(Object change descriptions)
• • • • • • •
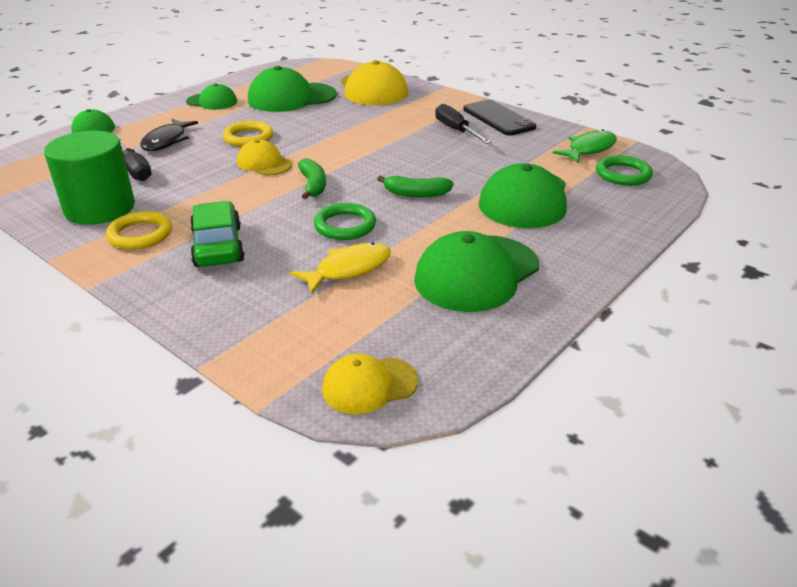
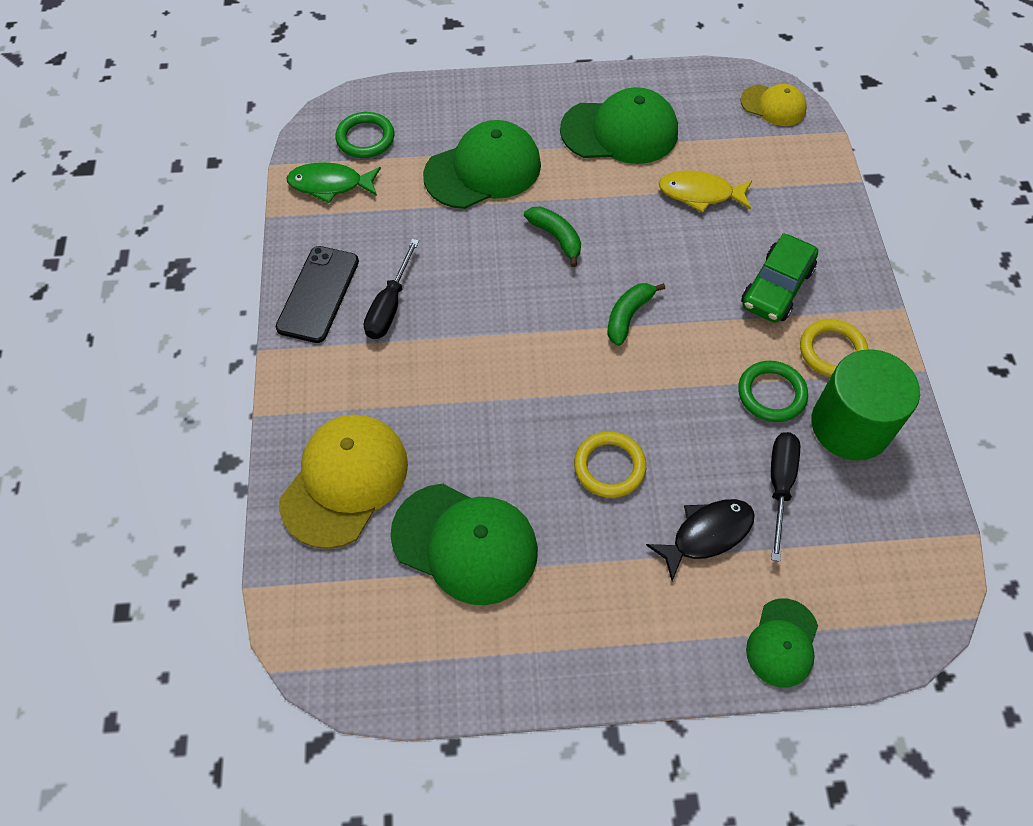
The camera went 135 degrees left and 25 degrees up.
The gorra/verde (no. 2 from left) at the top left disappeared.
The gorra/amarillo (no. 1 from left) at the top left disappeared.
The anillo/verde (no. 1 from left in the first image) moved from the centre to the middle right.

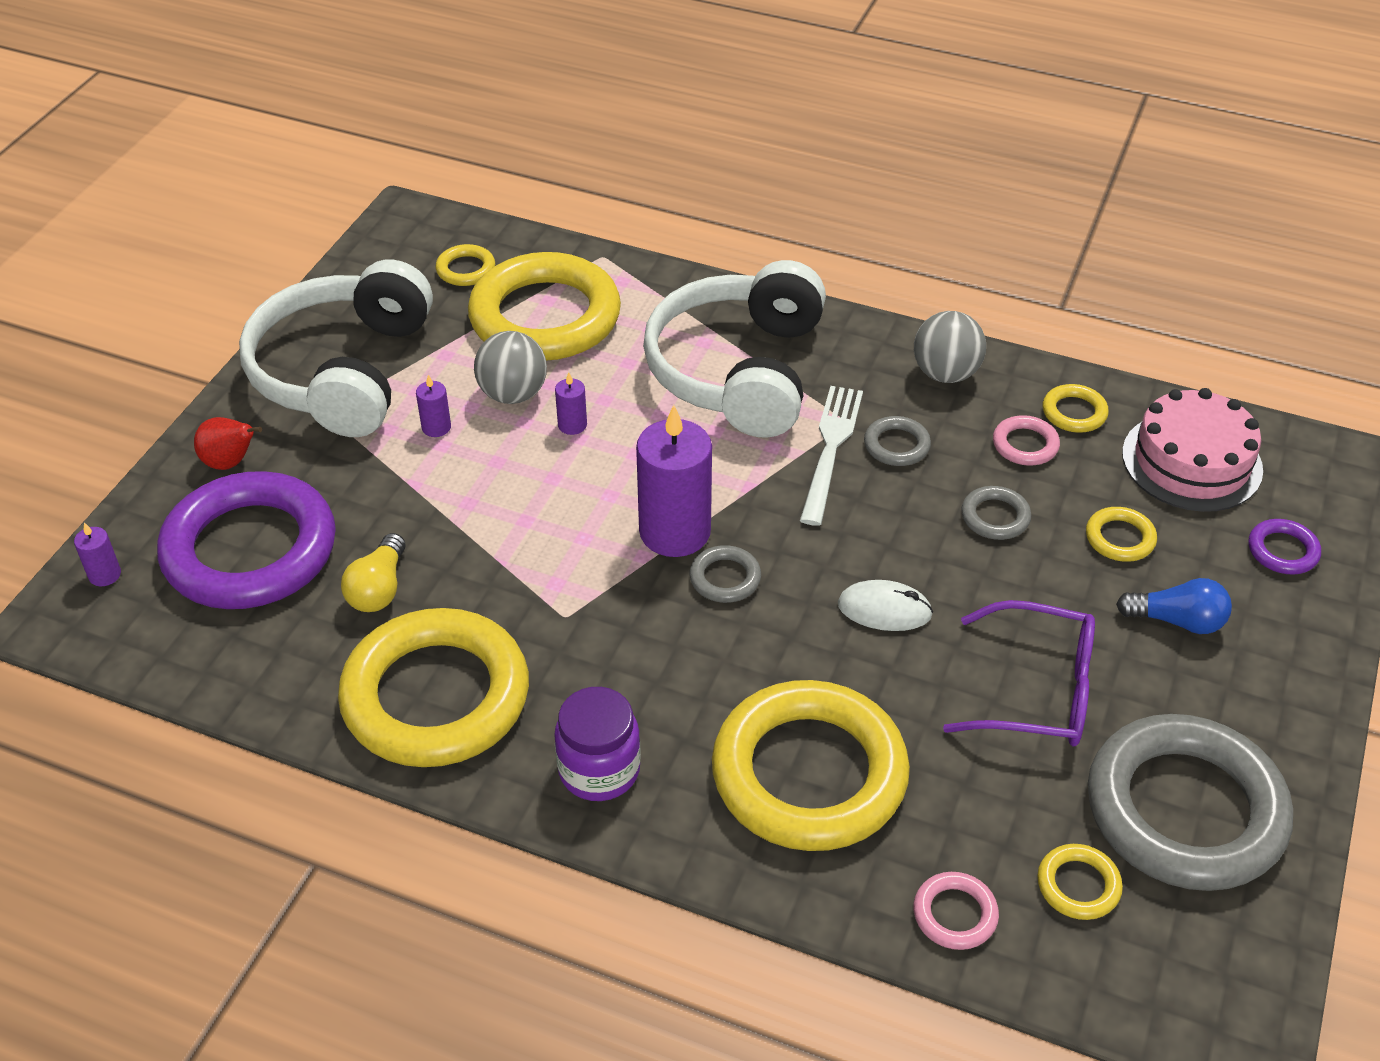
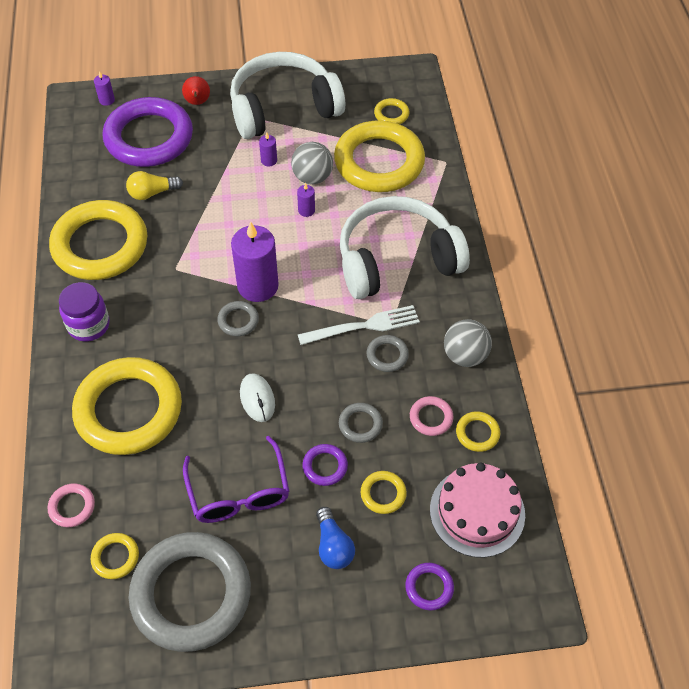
The camera went 60 degrees right and 10 degrees up.
The anillo/morado (no. 2 from left) at the bottom centre appeared.

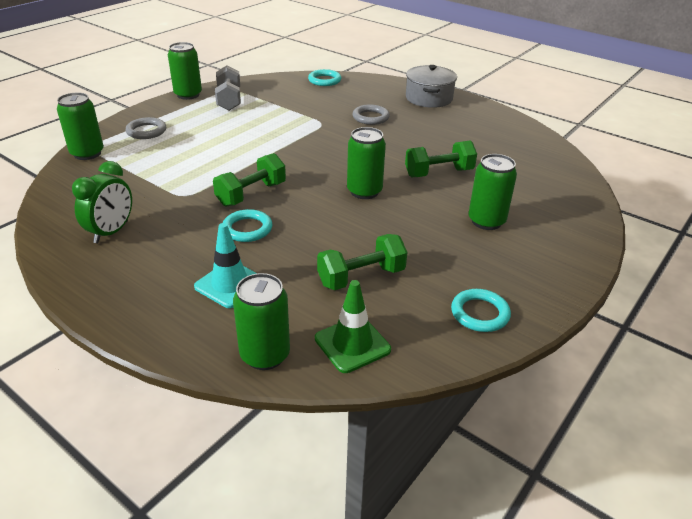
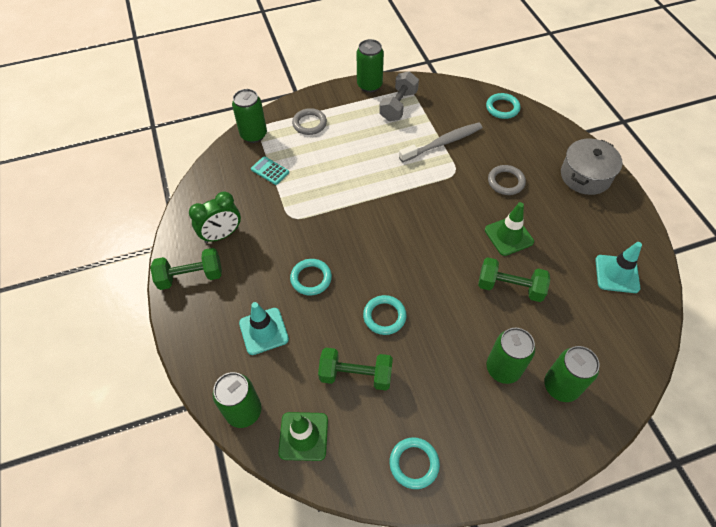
The camera went 35 degrees right and 20 degrees up.
The calculadora/turquesa at the top centre appeared.
The anillo/turquesa (no. 2 from left) at the centre appeared.
The cepillo de dientes/gris at the top centre appeared.
The cono de tráfico/verde (no. 2 from left) at the middle right appeared.
The cono de tráfico/turquesa (no. 2 from left) at the middle right appeared.
The mancuerna/verde (no. 1 from left) moved from the centre to the middle left.
The lata/verde (no. 4 from left in the first image) moved from the top centre to the bottom right.

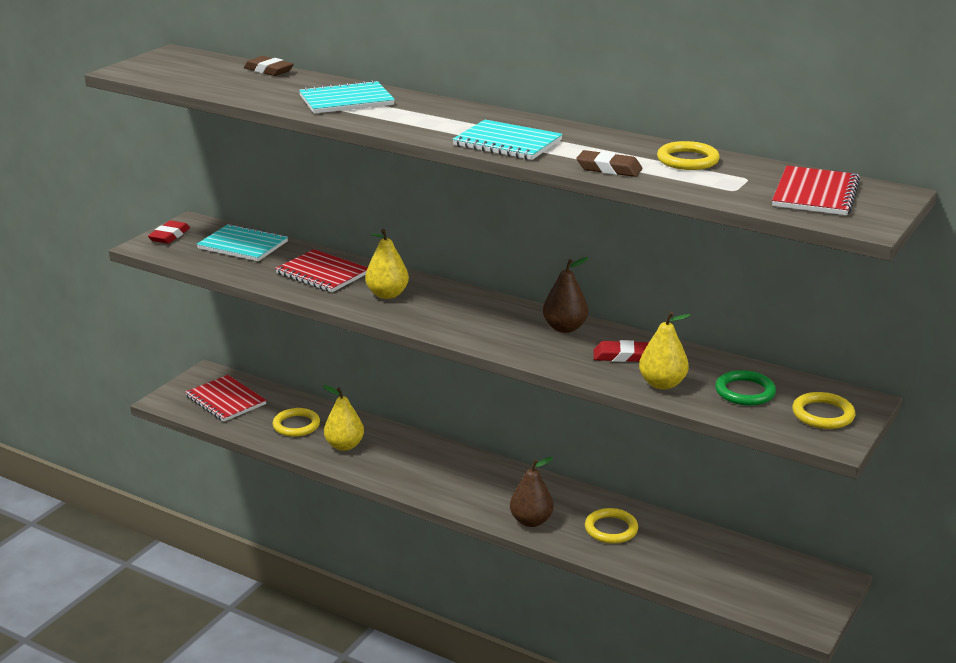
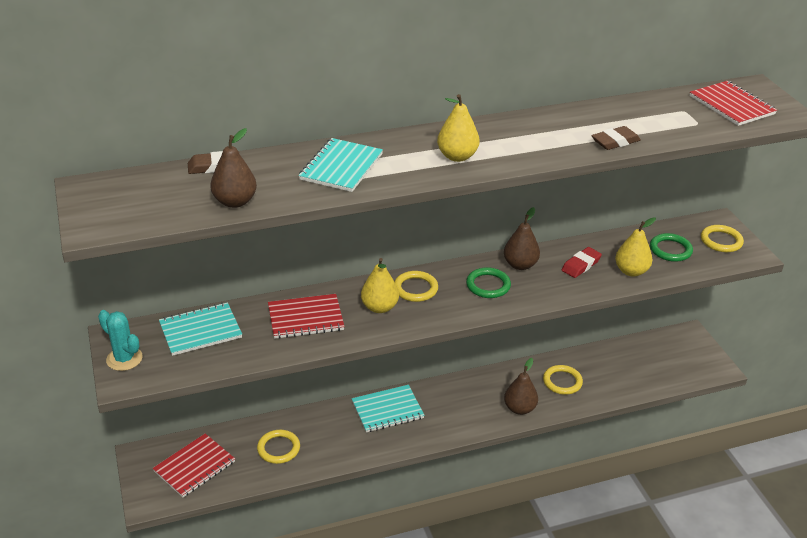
The camera went 50 degrees left and 10 degrees up.
The pera/marrón (no. 1 from left) at the top left appeared.
The anillo/verde (no. 1 from left) at the centre appeared.
The pera/amarillo (no. 1 from left in the first image) moved from the centre to the top centre.
The cuaderno/turquesa (no. 3 from left) moved from the top centre to the bottom centre.
The anillo/amarillo (no. 3 from left in the first image) moved from the top right to the centre.
The goma de borrar/rojo (no. 1 from left) at the middle left was replaced by the cactus/turquesa at the middle left.
The cuaderno/rojo (no. 1 from left) at the middle left turned 45 degrees counterclockwise.

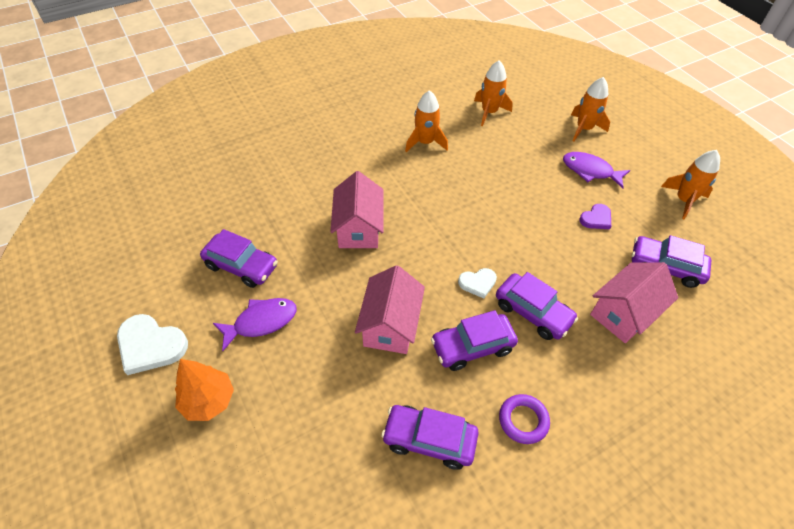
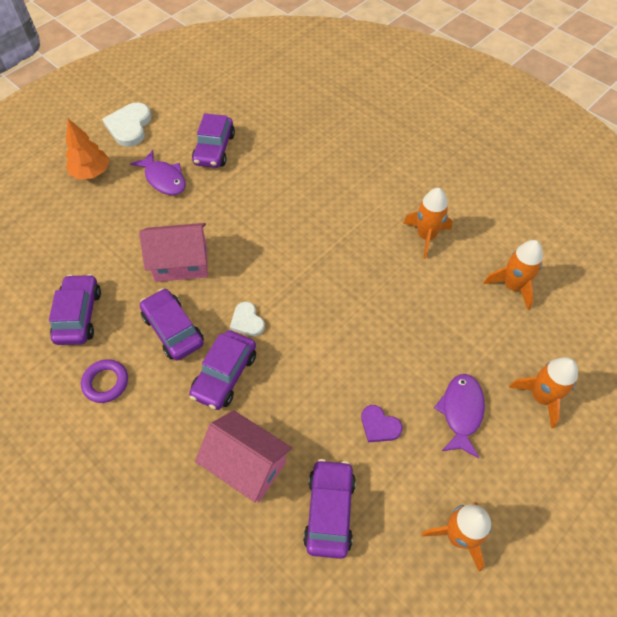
The camera went 75 degrees right and 5 degrees up.
The casa/rosa (no. 1 from left) at the centre disappeared.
• • • • • • •
The copy must match each record exactly, apart from the images, which stay out.

Result for this task
The camera went 135 degrees left and 25 degrees up.
The gorra/verde (no. 2 from left) at the top left disappeared.
The gorra/amarillo (no. 1 from left) at the top left disappeared.
The anillo/verde (no. 1 from left in the first image) moved from the centre to the middle right.

The camera went 60 degrees right and 10 degrees up.
The anillo/morado (no. 2 from left) at the bottom centre appeared.

The camera went 35 degrees right and 20 degrees up.
The calculadora/turquesa at the top centre appeared.
The anillo/turquesa (no. 2 from left) at the centre appeared.
The cepillo de dientes/gris at the top centre appeared.
The cono de tráfico/verde (no. 2 from left) at the middle right appeared.
The cono de tráfico/turquesa (no. 2 from left) at the middle right appeared.
The mancuerna/verde (no. 1 from left) moved from the centre to the middle left.
The lata/verde (no. 4 from left in the first image) moved from the top centre to the bottom right.

The camera went 50 degrees left and 10 degrees up.
The pera/marrón (no. 1 from left) at the top left appeared.
The anillo/verde (no. 1 from left) at the centre appeared.
The pera/amarillo (no. 1 from left in the first image) moved from the centre to the top centre.
The cuaderno/turquesa (no. 3 from left) moved from the top centre to the bottom centre.
The anillo/amarillo (no. 3 from left in the first image) moved from the top right to the centre.
The goma de borrar/rojo (no. 1 from left) at the middle left was replaced by the cactus/turquesa at the middle left.
The cuaderno/rojo (no. 1 from left) at the middle left turned 45 degrees counterclockwise.

The camera went 75 degrees right and 5 degrees up.
The casa/rosa (no. 1 from left) at the centre disappeared.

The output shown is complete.